> [BRIEF]:
Restate the records below exactly. Pictures are not part of the copy.
--- START ---
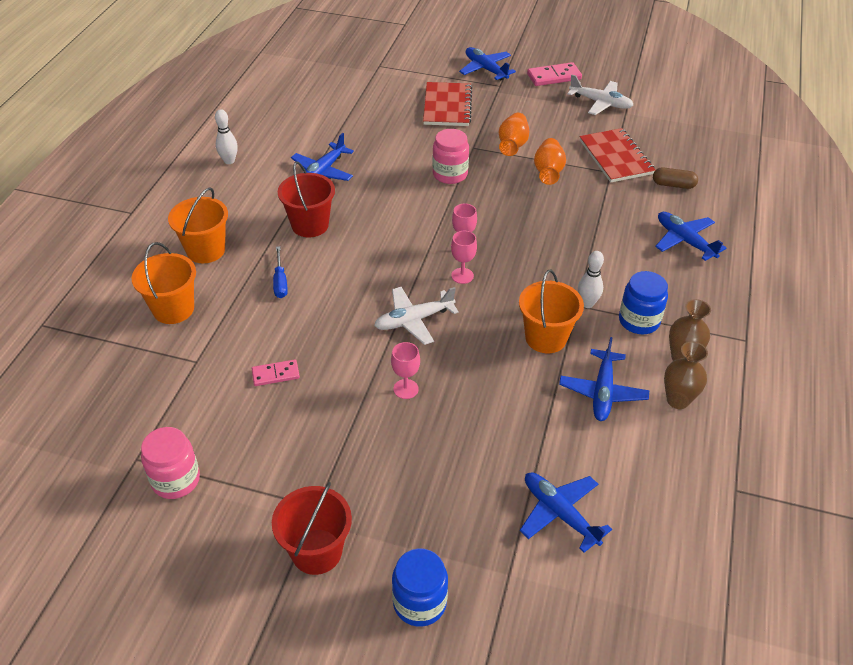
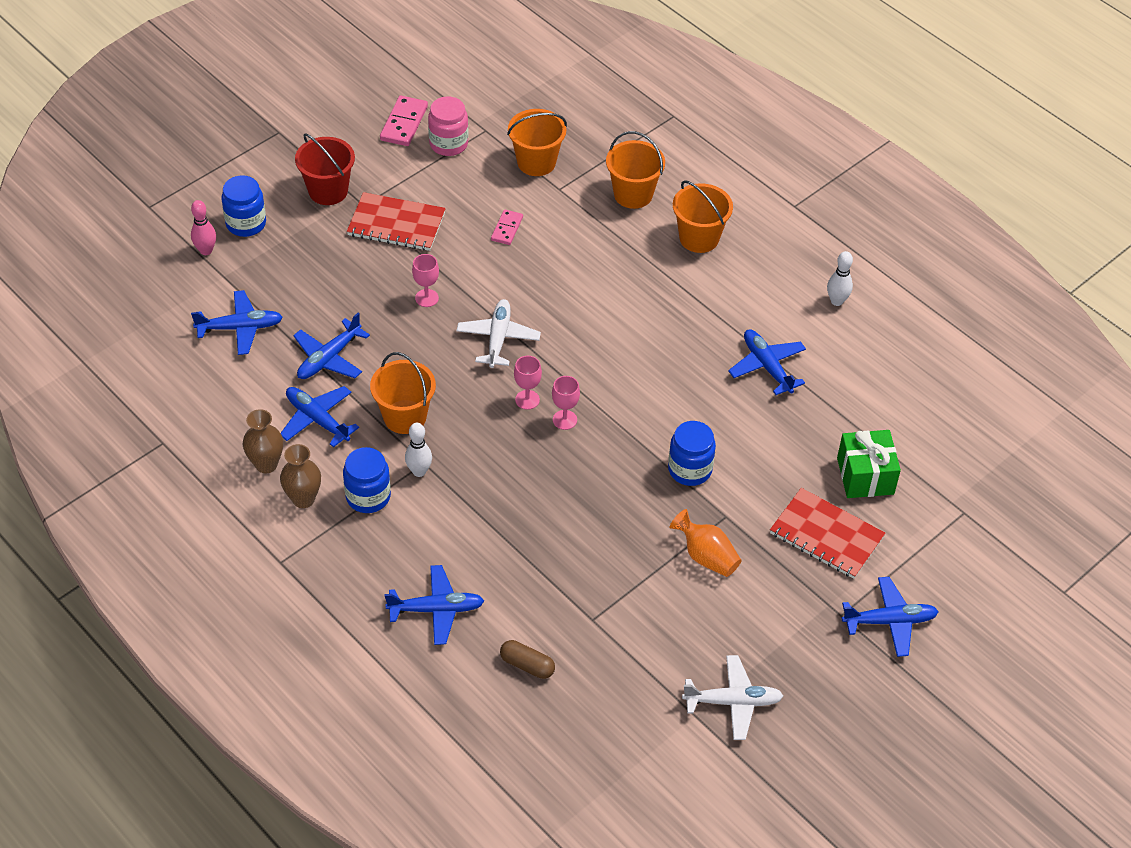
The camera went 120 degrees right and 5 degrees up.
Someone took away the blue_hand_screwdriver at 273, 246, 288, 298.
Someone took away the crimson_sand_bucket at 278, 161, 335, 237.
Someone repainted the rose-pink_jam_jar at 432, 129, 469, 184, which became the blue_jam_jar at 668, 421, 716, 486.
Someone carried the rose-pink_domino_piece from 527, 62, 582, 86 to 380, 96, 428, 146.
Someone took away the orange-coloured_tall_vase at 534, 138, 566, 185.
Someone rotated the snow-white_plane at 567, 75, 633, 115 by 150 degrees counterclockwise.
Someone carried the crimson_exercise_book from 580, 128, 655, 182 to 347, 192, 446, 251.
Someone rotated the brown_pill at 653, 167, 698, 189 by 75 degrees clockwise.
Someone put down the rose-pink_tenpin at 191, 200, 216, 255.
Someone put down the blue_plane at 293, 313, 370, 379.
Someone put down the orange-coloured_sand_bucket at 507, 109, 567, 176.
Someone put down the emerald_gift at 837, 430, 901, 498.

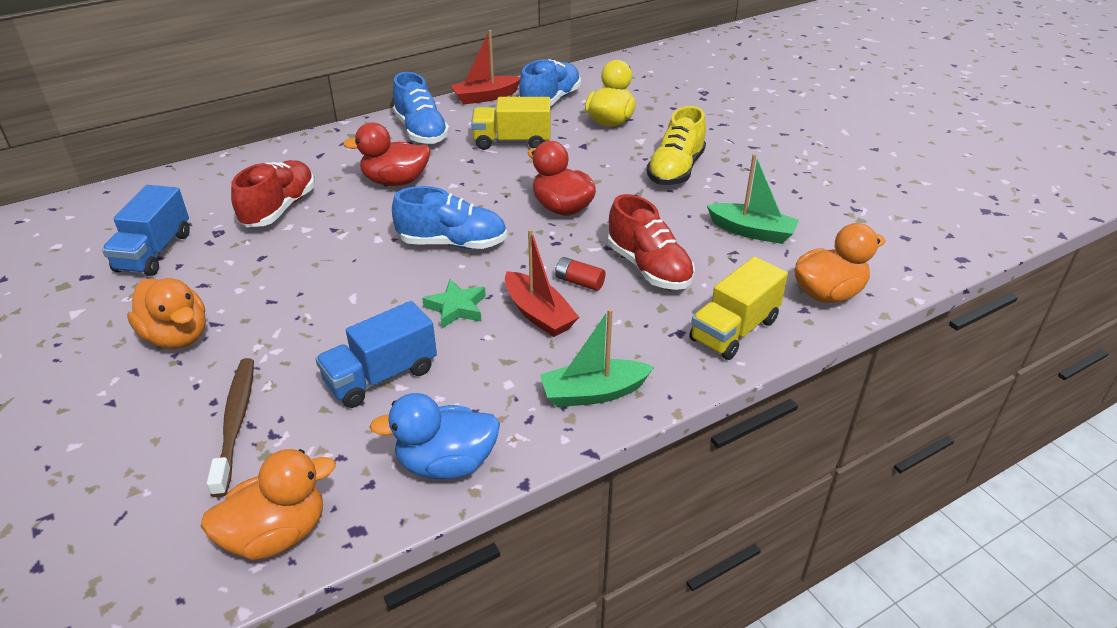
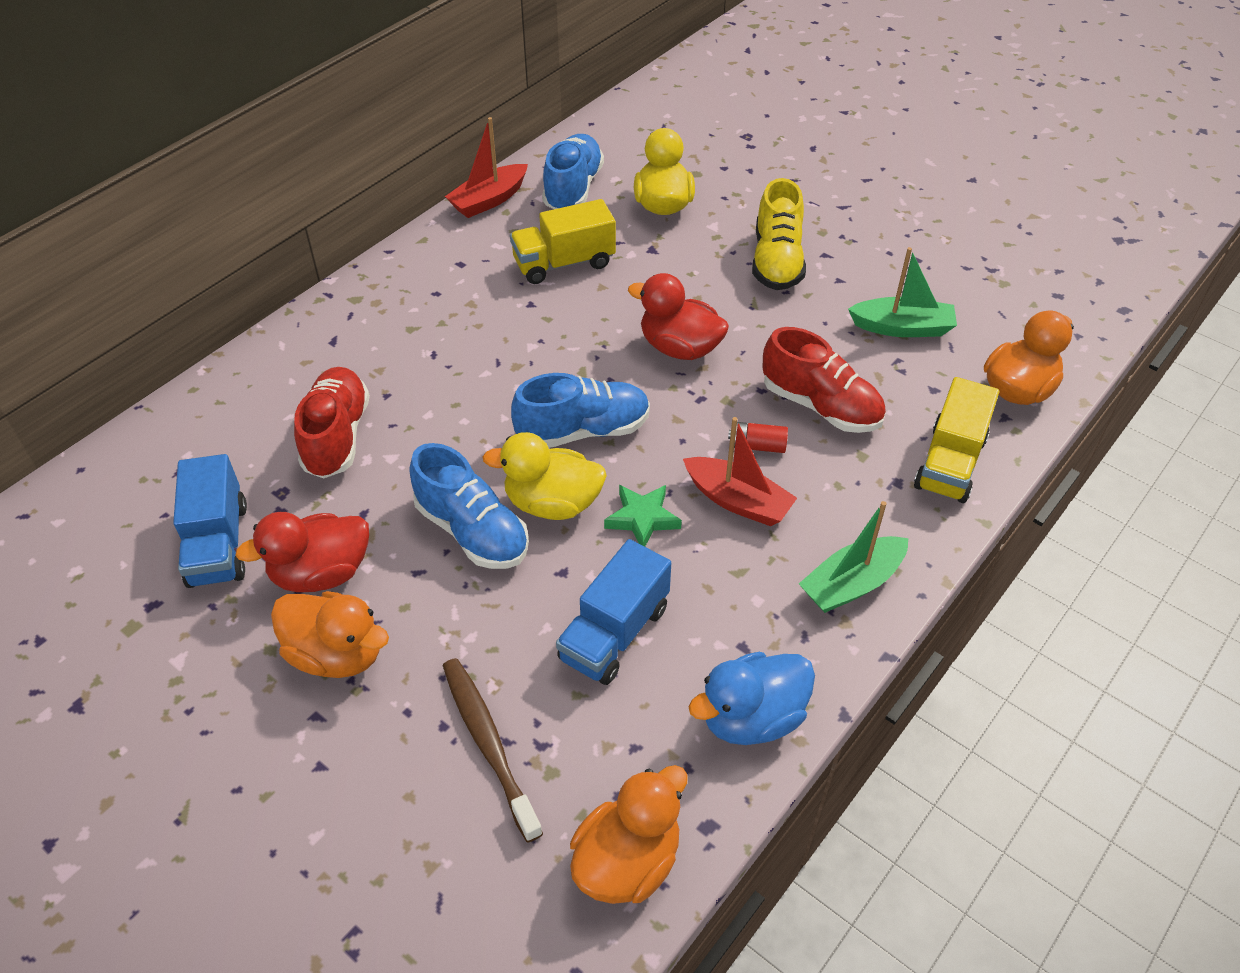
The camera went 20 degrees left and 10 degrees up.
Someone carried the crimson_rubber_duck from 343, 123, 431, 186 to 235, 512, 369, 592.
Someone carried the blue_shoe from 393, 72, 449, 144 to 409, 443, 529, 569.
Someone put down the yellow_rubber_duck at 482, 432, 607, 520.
--- END ---
> [RESPONSE]:
The camera went 120 degrees right and 5 degrees up.
Someone took away the blue_hand_screwdriver at 273, 246, 288, 298.
Someone took away the crimson_sand_bucket at 278, 161, 335, 237.
Someone repainted the rose-pink_jam_jar at 432, 129, 469, 184, which became the blue_jam_jar at 668, 421, 716, 486.
Someone carried the rose-pink_domino_piece from 527, 62, 582, 86 to 380, 96, 428, 146.
Someone took away the orange-coloured_tall_vase at 534, 138, 566, 185.
Someone rotated the snow-white_plane at 567, 75, 633, 115 by 150 degrees counterclockwise.
Someone carried the crimson_exercise_book from 580, 128, 655, 182 to 347, 192, 446, 251.
Someone rotated the brown_pill at 653, 167, 698, 189 by 75 degrees clockwise.
Someone put down the rose-pink_tenpin at 191, 200, 216, 255.
Someone put down the blue_plane at 293, 313, 370, 379.
Someone put down the orange-coloured_sand_bucket at 507, 109, 567, 176.
Someone put down the emerald_gift at 837, 430, 901, 498.

The camera went 20 degrees left and 10 degrees up.
Someone carried the crimson_rubber_duck from 343, 123, 431, 186 to 235, 512, 369, 592.
Someone carried the blue_shoe from 393, 72, 449, 144 to 409, 443, 529, 569.
Someone put down the yellow_rubber_duck at 482, 432, 607, 520.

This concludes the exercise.